:: Raw data ::
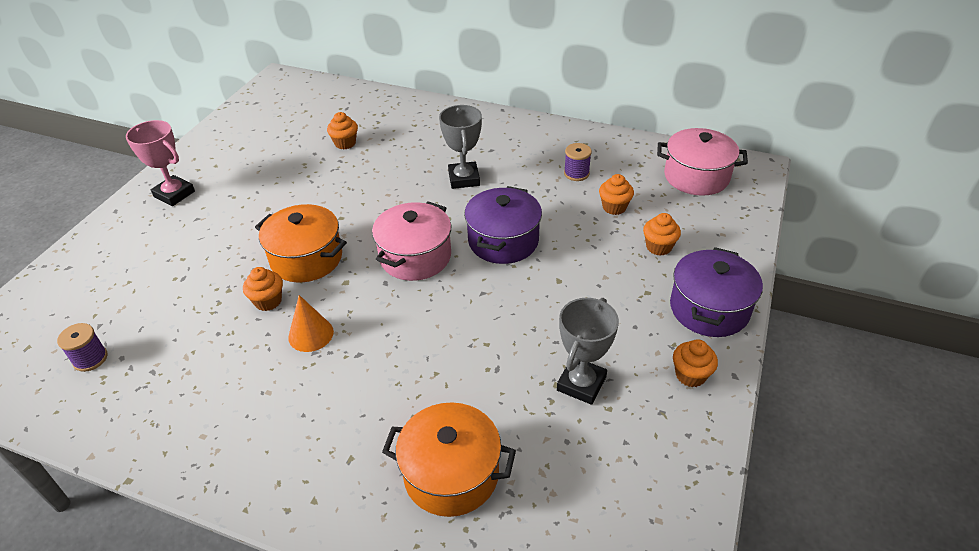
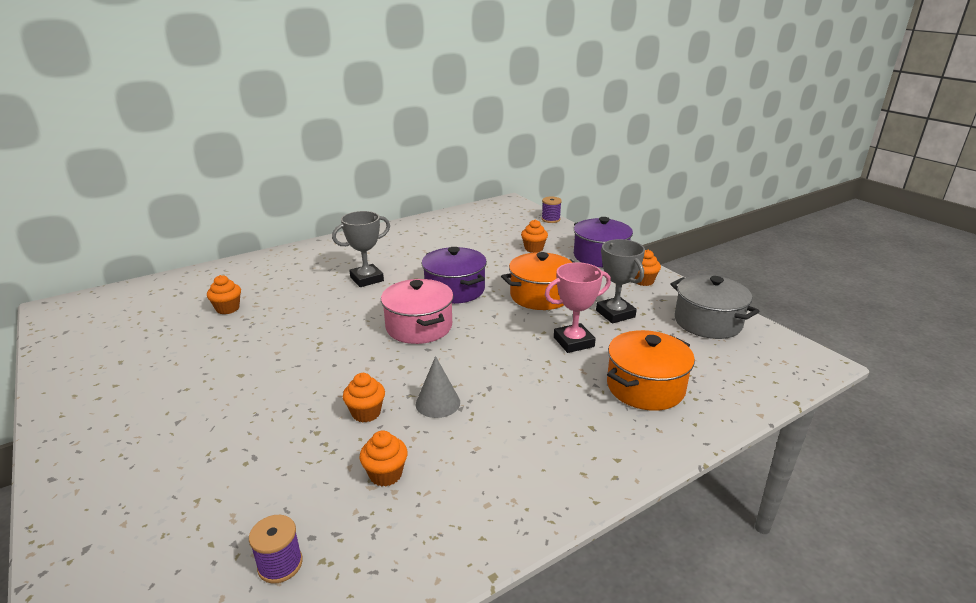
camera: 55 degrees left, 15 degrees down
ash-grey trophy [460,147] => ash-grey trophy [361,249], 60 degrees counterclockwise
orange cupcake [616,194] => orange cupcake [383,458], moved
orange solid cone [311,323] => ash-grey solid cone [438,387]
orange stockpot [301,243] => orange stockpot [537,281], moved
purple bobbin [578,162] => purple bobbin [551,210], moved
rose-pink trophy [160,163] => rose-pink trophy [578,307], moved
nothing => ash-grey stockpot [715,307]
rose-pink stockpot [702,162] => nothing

:: Work order ::
Give back all the material exactly, with no pictures.

:: Solution to the exercise ::
camera: 55 degrees left, 15 degrees down
ash-grey trophy [460,147] => ash-grey trophy [361,249], 60 degrees counterclockwise
orange cupcake [616,194] => orange cupcake [383,458], moved
orange solid cone [311,323] => ash-grey solid cone [438,387]
orange stockpot [301,243] => orange stockpot [537,281], moved
purple bobbin [578,162] => purple bobbin [551,210], moved
rose-pink trophy [160,163] => rose-pink trophy [578,307], moved
nothing => ash-grey stockpot [715,307]
rose-pink stockpot [702,162] => nothing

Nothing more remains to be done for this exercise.